PROBLEM DESCRIPTION: A faithful copy of every entry, with the pictures removed, is what is needed here.

Dataset items
——
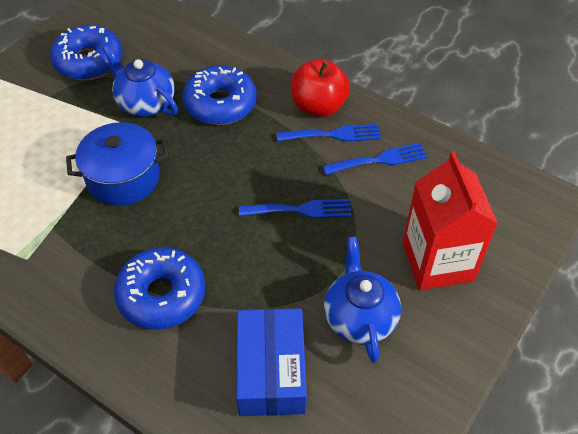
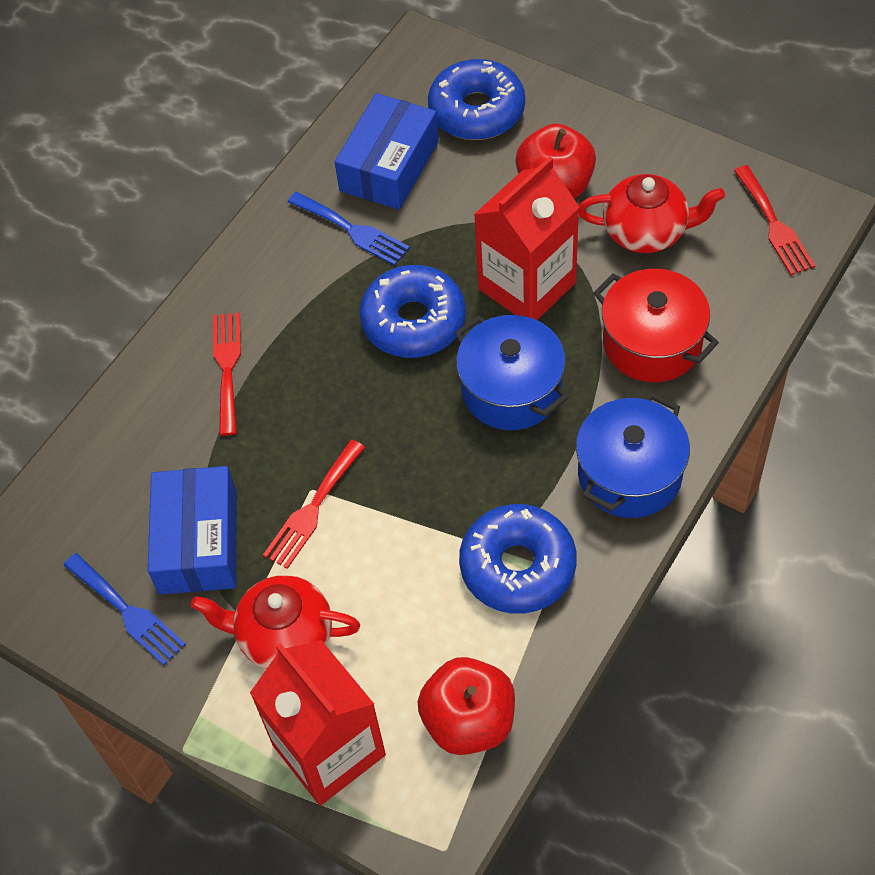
blue box: 1 -> 2
blue fork: 3 -> 2
blue pot: 1 -> 2
blue teapot: 2 -> 0
red apple: 1 -> 2
red carton: 1 -> 2
red fork: 0 -> 3
red pot: 0 -> 1
red teapot: 0 -> 2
——
ANSWER TO THE EXERCISE:
blue box: 1 -> 2
blue fork: 3 -> 2
blue pot: 1 -> 2
blue teapot: 2 -> 0
red apple: 1 -> 2
red carton: 1 -> 2
red fork: 0 -> 3
red pot: 0 -> 1
red teapot: 0 -> 2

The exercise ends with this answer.